[Problem to work on]
Each record needs to be echoed exactly; can you do that?

[Entries]
↓↓↓

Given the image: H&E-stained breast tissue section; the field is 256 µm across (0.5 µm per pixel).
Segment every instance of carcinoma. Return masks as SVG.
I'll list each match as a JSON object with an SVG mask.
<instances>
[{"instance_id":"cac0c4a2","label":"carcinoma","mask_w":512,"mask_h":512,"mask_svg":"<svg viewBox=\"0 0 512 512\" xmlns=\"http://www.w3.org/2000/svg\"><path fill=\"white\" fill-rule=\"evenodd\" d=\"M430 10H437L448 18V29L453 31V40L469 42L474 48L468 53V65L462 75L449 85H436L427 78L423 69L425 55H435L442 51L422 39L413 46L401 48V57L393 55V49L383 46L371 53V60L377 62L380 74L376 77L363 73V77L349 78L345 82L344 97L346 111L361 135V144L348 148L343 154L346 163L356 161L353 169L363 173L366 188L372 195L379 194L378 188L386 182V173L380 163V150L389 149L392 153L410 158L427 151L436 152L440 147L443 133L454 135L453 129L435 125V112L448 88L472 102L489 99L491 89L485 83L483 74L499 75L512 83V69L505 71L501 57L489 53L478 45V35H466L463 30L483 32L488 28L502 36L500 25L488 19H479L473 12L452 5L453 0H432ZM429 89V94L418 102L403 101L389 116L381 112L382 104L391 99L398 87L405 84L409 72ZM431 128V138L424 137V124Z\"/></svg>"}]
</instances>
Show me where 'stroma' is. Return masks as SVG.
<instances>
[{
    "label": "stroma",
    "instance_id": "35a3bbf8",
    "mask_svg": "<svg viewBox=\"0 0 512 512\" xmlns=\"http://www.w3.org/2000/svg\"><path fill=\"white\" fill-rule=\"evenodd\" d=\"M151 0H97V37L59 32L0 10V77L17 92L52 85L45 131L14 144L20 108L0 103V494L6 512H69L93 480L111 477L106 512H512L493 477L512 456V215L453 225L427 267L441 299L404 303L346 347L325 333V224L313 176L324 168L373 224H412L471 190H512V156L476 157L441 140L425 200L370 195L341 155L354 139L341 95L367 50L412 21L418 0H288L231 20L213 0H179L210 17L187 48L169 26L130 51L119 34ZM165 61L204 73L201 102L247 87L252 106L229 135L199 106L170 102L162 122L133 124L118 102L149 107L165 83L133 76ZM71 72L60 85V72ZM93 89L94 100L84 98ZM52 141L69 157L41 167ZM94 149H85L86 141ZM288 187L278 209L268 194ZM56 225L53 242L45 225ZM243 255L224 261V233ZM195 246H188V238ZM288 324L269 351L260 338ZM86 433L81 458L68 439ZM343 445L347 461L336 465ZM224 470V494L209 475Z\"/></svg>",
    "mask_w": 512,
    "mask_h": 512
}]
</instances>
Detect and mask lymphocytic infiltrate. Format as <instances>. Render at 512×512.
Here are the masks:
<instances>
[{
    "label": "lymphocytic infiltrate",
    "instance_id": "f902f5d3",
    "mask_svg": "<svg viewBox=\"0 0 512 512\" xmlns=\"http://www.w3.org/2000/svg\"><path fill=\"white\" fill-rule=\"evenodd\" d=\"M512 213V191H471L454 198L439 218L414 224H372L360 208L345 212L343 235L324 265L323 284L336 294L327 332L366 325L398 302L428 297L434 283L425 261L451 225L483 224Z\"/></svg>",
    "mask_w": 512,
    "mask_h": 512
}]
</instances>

↑↑↑

[Complete answer]
Given the image: H&E-stained breast tissue section; the field is 256 µm across (0.5 µm per pixel).
Segment every instance of carcinoma. Return masks as SVG.
I'll list each match as a JSON object with an SVG mask.
<instances>
[{"instance_id":"cac0c4a2","label":"carcinoma","mask_w":512,"mask_h":512,"mask_svg":"<svg viewBox=\"0 0 512 512\" xmlns=\"http://www.w3.org/2000/svg\"><path fill=\"white\" fill-rule=\"evenodd\" d=\"M430 10H437L448 18V29L453 31V40L469 42L474 48L468 53V65L462 75L449 85H436L427 78L423 69L425 55H435L442 51L422 39L413 46L401 48V57L393 55V49L383 46L371 53V60L377 62L380 74L376 77L363 73V77L349 78L345 82L344 97L346 111L361 135V144L348 148L343 154L346 163L356 161L353 169L363 173L366 188L372 195L379 194L378 188L386 182V173L380 163V150L389 149L392 153L410 158L427 151L436 152L440 147L443 133L454 135L453 129L435 125V112L448 88L472 102L489 99L491 89L485 83L483 74L499 75L512 83V69L505 71L501 57L489 53L478 45V35H466L463 30L483 32L488 28L502 36L500 25L488 19H479L473 12L452 5L453 0H432ZM429 89V94L418 102L403 101L389 116L381 112L382 104L391 99L398 87L405 84L409 72ZM431 128V138L424 137V124Z\"/></svg>"}]
</instances>
Show me where 'stroma' is. Return masks as SVG.
<instances>
[{
    "label": "stroma",
    "instance_id": "35a3bbf8",
    "mask_svg": "<svg viewBox=\"0 0 512 512\" xmlns=\"http://www.w3.org/2000/svg\"><path fill=\"white\" fill-rule=\"evenodd\" d=\"M151 0H97V37L59 32L0 10V77L17 92L52 85L45 131L14 144L20 108L0 103V494L6 512H69L93 480L111 477L106 512H512L493 477L512 456V215L453 225L427 267L441 299L404 303L346 347L325 333V224L313 176L324 168L373 224H412L471 190H512V156L476 157L441 140L425 200L370 195L341 155L354 139L341 95L367 50L412 21L418 0H288L231 20L213 0H179L210 17L187 48L169 26L130 51L119 34ZM165 61L204 73L201 102L247 87L252 106L229 135L199 106L170 102L162 122L133 124L118 102L149 107L165 83L133 76ZM71 72L60 85V72ZM93 89L94 100L84 98ZM52 141L69 157L41 167ZM94 149H85L86 141ZM288 187L278 209L268 194ZM56 225L53 242L45 225ZM243 255L224 261V233ZM195 246H188V238ZM288 324L269 351L260 338ZM86 433L81 458L68 439ZM343 445L347 461L336 465ZM224 470V494L209 475Z\"/></svg>",
    "mask_w": 512,
    "mask_h": 512
}]
</instances>
Detect and mask lymphocytic infiltrate. Format as <instances>. Render at 512×512.
Here are the masks:
<instances>
[{
    "label": "lymphocytic infiltrate",
    "instance_id": "f902f5d3",
    "mask_svg": "<svg viewBox=\"0 0 512 512\" xmlns=\"http://www.w3.org/2000/svg\"><path fill=\"white\" fill-rule=\"evenodd\" d=\"M512 213V191H471L454 198L439 218L414 224H372L360 208L345 212L343 235L324 265L323 284L336 294L327 332L366 325L398 302L428 297L434 283L425 261L451 225L483 224Z\"/></svg>",
    "mask_w": 512,
    "mask_h": 512
}]
</instances>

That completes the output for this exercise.